## [Work order]
Write out exactly the lines below that run from the one containing "C2: 4.7uF (plus" through the one containing "C4: none -> 33uF (AUX3, VA)", both included, with no other lines.

## [Data in this exercise]
□ □ □ □ □ □ □
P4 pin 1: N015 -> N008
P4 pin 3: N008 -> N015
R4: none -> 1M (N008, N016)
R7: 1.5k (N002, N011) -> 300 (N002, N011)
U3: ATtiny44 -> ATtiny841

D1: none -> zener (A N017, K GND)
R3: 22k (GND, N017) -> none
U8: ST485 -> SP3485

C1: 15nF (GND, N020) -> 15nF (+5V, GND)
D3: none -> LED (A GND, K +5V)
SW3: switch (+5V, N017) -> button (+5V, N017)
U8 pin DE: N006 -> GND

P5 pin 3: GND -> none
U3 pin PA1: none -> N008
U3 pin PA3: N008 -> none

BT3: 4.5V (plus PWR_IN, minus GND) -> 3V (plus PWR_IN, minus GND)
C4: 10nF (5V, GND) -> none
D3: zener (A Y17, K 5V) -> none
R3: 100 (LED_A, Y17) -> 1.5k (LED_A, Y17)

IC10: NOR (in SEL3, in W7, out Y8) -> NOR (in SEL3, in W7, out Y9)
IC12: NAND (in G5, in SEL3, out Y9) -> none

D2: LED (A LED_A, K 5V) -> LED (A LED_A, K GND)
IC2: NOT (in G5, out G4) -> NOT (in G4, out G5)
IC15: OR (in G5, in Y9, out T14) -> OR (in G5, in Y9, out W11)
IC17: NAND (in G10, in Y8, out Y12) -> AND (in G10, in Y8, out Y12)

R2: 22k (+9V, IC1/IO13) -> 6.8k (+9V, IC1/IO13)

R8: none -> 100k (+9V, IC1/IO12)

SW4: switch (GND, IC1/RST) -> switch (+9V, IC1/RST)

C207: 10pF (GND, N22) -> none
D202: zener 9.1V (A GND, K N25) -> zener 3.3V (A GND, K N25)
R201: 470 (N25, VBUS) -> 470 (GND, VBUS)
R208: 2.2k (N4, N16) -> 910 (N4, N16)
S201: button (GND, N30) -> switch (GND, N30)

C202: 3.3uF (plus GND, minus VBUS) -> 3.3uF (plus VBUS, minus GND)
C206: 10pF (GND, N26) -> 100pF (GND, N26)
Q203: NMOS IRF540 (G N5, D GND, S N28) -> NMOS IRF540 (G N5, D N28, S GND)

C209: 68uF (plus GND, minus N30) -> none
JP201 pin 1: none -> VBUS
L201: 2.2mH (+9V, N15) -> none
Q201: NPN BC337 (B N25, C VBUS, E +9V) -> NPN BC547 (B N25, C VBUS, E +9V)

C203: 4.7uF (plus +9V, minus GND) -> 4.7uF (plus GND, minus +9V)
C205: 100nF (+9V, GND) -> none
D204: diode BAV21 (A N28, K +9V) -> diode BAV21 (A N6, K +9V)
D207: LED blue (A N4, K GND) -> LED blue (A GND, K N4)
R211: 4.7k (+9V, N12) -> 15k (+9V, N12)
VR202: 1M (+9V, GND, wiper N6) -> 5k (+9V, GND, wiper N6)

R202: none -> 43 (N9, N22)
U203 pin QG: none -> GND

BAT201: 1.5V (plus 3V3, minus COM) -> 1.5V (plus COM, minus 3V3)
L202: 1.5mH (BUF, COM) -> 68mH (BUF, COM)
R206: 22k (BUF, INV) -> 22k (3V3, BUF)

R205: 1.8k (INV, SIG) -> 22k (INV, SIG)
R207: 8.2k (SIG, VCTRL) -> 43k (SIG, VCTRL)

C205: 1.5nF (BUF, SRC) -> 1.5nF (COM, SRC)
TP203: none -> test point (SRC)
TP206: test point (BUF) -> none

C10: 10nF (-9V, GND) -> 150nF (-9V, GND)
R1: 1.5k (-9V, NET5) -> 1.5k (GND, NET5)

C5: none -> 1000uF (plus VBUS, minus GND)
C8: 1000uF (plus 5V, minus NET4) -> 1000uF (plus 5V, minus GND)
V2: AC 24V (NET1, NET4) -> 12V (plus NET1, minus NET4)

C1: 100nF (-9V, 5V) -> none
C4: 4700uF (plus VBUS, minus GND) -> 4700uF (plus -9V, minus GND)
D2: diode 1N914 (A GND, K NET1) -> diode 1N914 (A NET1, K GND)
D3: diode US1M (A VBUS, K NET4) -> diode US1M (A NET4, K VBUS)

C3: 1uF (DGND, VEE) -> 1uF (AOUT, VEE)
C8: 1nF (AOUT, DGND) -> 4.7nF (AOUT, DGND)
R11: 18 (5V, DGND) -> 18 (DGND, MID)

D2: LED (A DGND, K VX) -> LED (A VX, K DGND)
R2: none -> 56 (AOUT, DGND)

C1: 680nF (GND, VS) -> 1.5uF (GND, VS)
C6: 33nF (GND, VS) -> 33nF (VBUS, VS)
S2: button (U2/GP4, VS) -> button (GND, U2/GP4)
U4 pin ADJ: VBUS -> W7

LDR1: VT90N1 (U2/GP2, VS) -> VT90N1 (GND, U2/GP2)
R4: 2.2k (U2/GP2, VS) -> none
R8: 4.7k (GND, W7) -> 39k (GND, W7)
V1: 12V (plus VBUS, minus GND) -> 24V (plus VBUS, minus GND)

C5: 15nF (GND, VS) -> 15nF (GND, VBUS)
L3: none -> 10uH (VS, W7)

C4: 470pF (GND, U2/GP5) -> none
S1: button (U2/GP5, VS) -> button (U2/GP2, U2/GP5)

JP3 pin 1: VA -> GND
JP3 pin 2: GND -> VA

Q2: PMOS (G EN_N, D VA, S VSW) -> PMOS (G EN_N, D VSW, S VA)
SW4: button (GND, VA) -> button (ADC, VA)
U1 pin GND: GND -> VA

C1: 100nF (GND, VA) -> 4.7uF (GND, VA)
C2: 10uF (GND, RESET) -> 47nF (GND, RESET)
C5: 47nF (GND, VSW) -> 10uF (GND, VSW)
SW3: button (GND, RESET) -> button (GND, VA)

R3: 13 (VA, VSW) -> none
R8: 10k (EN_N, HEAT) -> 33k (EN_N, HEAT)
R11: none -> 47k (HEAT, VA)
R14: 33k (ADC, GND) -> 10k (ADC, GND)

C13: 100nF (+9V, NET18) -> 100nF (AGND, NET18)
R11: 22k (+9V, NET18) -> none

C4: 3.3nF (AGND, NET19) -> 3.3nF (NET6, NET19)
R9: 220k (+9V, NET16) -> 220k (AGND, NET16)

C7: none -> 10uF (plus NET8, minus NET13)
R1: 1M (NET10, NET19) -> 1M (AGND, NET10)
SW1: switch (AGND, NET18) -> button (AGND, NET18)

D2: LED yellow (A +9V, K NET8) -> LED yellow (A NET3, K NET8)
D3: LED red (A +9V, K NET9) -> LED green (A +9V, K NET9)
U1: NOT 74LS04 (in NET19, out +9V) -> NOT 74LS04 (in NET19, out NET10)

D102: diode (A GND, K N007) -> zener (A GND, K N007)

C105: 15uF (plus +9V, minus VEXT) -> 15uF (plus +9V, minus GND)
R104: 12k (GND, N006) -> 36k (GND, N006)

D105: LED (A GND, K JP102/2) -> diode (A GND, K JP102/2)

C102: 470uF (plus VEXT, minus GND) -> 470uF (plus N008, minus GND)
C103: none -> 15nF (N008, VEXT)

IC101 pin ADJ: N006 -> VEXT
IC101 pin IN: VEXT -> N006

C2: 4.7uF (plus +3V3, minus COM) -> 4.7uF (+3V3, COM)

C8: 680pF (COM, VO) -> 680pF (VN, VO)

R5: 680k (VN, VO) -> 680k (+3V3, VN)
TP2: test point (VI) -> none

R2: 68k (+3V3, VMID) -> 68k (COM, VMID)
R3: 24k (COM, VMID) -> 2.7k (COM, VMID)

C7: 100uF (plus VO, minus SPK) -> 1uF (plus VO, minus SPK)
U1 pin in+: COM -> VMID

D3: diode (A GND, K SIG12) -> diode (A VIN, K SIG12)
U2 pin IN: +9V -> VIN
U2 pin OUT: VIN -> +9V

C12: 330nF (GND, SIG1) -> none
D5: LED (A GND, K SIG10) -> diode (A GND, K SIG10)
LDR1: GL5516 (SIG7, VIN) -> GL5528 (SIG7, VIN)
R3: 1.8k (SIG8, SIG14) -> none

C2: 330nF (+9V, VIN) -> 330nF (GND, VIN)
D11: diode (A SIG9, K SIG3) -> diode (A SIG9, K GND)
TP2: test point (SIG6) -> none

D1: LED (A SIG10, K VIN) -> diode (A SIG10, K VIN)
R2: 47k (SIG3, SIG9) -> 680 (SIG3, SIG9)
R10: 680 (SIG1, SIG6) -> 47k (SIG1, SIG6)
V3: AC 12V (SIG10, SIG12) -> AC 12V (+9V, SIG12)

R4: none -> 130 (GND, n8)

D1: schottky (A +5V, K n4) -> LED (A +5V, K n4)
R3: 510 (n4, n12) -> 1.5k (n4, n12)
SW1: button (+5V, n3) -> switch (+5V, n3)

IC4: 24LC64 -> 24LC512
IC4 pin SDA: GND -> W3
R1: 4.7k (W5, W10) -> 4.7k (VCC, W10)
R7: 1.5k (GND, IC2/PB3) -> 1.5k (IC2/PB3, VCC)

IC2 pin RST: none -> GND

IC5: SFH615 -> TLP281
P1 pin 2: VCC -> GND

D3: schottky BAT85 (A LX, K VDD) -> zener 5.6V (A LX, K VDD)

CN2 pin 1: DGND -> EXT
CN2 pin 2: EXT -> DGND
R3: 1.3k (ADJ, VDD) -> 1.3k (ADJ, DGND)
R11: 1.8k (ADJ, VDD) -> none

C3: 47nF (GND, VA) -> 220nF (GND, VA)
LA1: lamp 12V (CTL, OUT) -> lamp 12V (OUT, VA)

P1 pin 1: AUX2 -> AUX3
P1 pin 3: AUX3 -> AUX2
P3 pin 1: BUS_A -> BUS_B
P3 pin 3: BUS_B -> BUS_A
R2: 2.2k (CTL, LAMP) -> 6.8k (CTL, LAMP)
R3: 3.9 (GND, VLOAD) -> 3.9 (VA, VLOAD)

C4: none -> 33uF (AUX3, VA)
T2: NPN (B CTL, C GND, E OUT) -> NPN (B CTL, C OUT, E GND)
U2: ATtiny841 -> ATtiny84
□ □ □ □ □ □ □
## [Expected answer]
C2: 4.7uF (plus +3V3, minus COM) -> 4.7uF (+3V3, COM)

C8: 680pF (COM, VO) -> 680pF (VN, VO)

R5: 680k (VN, VO) -> 680k (+3V3, VN)
TP2: test point (VI) -> none

R2: 68k (+3V3, VMID) -> 68k (COM, VMID)
R3: 24k (COM, VMID) -> 2.7k (COM, VMID)

C7: 100uF (plus VO, minus SPK) -> 1uF (plus VO, minus SPK)
U1 pin in+: COM -> VMID

D3: diode (A GND, K SIG12) -> diode (A VIN, K SIG12)
U2 pin IN: +9V -> VIN
U2 pin OUT: VIN -> +9V

C12: 330nF (GND, SIG1) -> none
D5: LED (A GND, K SIG10) -> diode (A GND, K SIG10)
LDR1: GL5516 (SIG7, VIN) -> GL5528 (SIG7, VIN)
R3: 1.8k (SIG8, SIG14) -> none

C2: 330nF (+9V, VIN) -> 330nF (GND, VIN)
D11: diode (A SIG9, K SIG3) -> diode (A SIG9, K GND)
TP2: test point (SIG6) -> none

D1: LED (A SIG10, K VIN) -> diode (A SIG10, K VIN)
R2: 47k (SIG3, SIG9) -> 680 (SIG3, SIG9)
R10: 680 (SIG1, SIG6) -> 47k (SIG1, SIG6)
V3: AC 12V (SIG10, SIG12) -> AC 12V (+9V, SIG12)

R4: none -> 130 (GND, n8)

D1: schottky (A +5V, K n4) -> LED (A +5V, K n4)
R3: 510 (n4, n12) -> 1.5k (n4, n12)
SW1: button (+5V, n3) -> switch (+5V, n3)

IC4: 24LC64 -> 24LC512
IC4 pin SDA: GND -> W3
R1: 4.7k (W5, W10) -> 4.7k (VCC, W10)
R7: 1.5k (GND, IC2/PB3) -> 1.5k (IC2/PB3, VCC)

IC2 pin RST: none -> GND

IC5: SFH615 -> TLP281
P1 pin 2: VCC -> GND

D3: schottky BAT85 (A LX, K VDD) -> zener 5.6V (A LX, K VDD)

CN2 pin 1: DGND -> EXT
CN2 pin 2: EXT -> DGND
R3: 1.3k (ADJ, VDD) -> 1.3k (ADJ, DGND)
R11: 1.8k (ADJ, VDD) -> none

C3: 47nF (GND, VA) -> 220nF (GND, VA)
LA1: lamp 12V (CTL, OUT) -> lamp 12V (OUT, VA)

P1 pin 1: AUX2 -> AUX3
P1 pin 3: AUX3 -> AUX2
P3 pin 1: BUS_A -> BUS_B
P3 pin 3: BUS_B -> BUS_A
R2: 2.2k (CTL, LAMP) -> 6.8k (CTL, LAMP)
R3: 3.9 (GND, VLOAD) -> 3.9 (VA, VLOAD)

C4: none -> 33uF (AUX3, VA)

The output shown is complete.